WHAT IS REQUIRED —
Down to the last character, repeat the data that follows.

[INPUT RECORDS]

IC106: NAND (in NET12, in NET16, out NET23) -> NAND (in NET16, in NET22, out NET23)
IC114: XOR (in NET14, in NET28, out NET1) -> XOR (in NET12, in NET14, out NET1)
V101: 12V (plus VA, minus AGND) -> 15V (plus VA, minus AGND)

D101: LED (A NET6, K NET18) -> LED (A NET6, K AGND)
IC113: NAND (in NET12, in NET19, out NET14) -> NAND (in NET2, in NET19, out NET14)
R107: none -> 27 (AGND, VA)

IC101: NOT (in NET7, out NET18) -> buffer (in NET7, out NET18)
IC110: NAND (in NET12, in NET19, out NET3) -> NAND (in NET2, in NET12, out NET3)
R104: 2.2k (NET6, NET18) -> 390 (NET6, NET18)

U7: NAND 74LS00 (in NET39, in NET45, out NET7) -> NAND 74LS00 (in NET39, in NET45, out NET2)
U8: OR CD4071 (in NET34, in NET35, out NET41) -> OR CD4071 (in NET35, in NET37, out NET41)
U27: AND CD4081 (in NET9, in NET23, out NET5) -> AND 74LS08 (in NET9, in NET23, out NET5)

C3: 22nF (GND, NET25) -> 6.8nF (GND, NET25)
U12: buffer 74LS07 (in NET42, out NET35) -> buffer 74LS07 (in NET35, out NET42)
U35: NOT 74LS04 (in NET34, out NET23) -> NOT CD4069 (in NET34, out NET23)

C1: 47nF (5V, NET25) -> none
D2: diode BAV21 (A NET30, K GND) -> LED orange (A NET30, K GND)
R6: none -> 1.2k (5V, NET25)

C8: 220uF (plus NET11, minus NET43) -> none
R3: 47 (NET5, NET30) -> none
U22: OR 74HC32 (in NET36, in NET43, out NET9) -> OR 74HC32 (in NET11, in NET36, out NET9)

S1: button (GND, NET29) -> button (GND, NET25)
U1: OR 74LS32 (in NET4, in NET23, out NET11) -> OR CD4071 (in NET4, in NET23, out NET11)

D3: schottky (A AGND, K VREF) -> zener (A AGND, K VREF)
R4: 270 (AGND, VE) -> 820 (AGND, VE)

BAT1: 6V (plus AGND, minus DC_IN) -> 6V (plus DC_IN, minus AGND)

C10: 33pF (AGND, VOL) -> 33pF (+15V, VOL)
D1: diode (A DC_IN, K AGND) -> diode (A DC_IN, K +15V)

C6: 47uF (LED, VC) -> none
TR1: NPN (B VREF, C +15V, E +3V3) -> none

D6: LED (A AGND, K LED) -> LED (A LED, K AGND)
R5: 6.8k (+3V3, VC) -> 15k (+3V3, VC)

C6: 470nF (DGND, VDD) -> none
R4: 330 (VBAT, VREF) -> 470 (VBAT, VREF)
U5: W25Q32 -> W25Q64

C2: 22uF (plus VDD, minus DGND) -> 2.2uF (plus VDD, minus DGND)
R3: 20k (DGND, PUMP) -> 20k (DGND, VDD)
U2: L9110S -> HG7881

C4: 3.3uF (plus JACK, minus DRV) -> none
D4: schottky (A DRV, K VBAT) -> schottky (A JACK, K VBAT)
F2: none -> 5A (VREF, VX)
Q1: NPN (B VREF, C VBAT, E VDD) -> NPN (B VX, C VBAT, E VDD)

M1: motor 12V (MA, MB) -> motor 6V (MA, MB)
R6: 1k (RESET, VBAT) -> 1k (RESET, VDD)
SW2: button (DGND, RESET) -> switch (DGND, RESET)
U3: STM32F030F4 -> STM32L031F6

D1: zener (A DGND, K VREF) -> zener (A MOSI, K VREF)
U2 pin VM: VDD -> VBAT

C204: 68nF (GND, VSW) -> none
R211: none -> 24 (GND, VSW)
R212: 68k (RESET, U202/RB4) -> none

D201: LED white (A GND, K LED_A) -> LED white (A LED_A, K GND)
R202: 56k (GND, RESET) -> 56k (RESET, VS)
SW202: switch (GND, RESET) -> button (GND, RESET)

[/INPUT RECORDS]

RESPONSE BELOW —
IC106: NAND (in NET12, in NET16, out NET23) -> NAND (in NET16, in NET22, out NET23)
IC114: XOR (in NET14, in NET28, out NET1) -> XOR (in NET12, in NET14, out NET1)
V101: 12V (plus VA, minus AGND) -> 15V (plus VA, minus AGND)

D101: LED (A NET6, K NET18) -> LED (A NET6, K AGND)
IC113: NAND (in NET12, in NET19, out NET14) -> NAND (in NET2, in NET19, out NET14)
R107: none -> 27 (AGND, VA)

IC101: NOT (in NET7, out NET18) -> buffer (in NET7, out NET18)
IC110: NAND (in NET12, in NET19, out NET3) -> NAND (in NET2, in NET12, out NET3)
R104: 2.2k (NET6, NET18) -> 390 (NET6, NET18)

U7: NAND 74LS00 (in NET39, in NET45, out NET7) -> NAND 74LS00 (in NET39, in NET45, out NET2)
U8: OR CD4071 (in NET34, in NET35, out NET41) -> OR CD4071 (in NET35, in NET37, out NET41)
U27: AND CD4081 (in NET9, in NET23, out NET5) -> AND 74LS08 (in NET9, in NET23, out NET5)

C3: 22nF (GND, NET25) -> 6.8nF (GND, NET25)
U12: buffer 74LS07 (in NET42, out NET35) -> buffer 74LS07 (in NET35, out NET42)
U35: NOT 74LS04 (in NET34, out NET23) -> NOT CD4069 (in NET34, out NET23)

C1: 47nF (5V, NET25) -> none
D2: diode BAV21 (A NET30, K GND) -> LED orange (A NET30, K GND)
R6: none -> 1.2k (5V, NET25)

C8: 220uF (plus NET11, minus NET43) -> none
R3: 47 (NET5, NET30) -> none
U22: OR 74HC32 (in NET36, in NET43, out NET9) -> OR 74HC32 (in NET11, in NET36, out NET9)

S1: button (GND, NET29) -> button (GND, NET25)
U1: OR 74LS32 (in NET4, in NET23, out NET11) -> OR CD4071 (in NET4, in NET23, out NET11)

D3: schottky (A AGND, K VREF) -> zener (A AGND, K VREF)
R4: 270 (AGND, VE) -> 820 (AGND, VE)

BAT1: 6V (plus AGND, minus DC_IN) -> 6V (plus DC_IN, minus AGND)

C10: 33pF (AGND, VOL) -> 33pF (+15V, VOL)
D1: diode (A DC_IN, K AGND) -> diode (A DC_IN, K +15V)

C6: 47uF (LED, VC) -> none
TR1: NPN (B VREF, C +15V, E +3V3) -> none

D6: LED (A AGND, K LED) -> LED (A LED, K AGND)
R5: 6.8k (+3V3, VC) -> 15k (+3V3, VC)

C6: 470nF (DGND, VDD) -> none
R4: 330 (VBAT, VREF) -> 470 (VBAT, VREF)
U5: W25Q32 -> W25Q64

C2: 22uF (plus VDD, minus DGND) -> 2.2uF (plus VDD, minus DGND)
R3: 20k (DGND, PUMP) -> 20k (DGND, VDD)
U2: L9110S -> HG7881

C4: 3.3uF (plus JACK, minus DRV) -> none
D4: schottky (A DRV, K VBAT) -> schottky (A JACK, K VBAT)
F2: none -> 5A (VREF, VX)
Q1: NPN (B VREF, C VBAT, E VDD) -> NPN (B VX, C VBAT, E VDD)

M1: motor 12V (MA, MB) -> motor 6V (MA, MB)
R6: 1k (RESET, VBAT) -> 1k (RESET, VDD)
SW2: button (DGND, RESET) -> switch (DGND, RESET)
U3: STM32F030F4 -> STM32L031F6

D1: zener (A DGND, K VREF) -> zener (A MOSI, K VREF)
U2 pin VM: VDD -> VBAT

C204: 68nF (GND, VSW) -> none
R211: none -> 24 (GND, VSW)
R212: 68k (RESET, U202/RB4) -> none

D201: LED white (A GND, K LED_A) -> LED white (A LED_A, K GND)
R202: 56k (GND, RESET) -> 56k (RESET, VS)
SW202: switch (GND, RESET) -> button (GND, RESET)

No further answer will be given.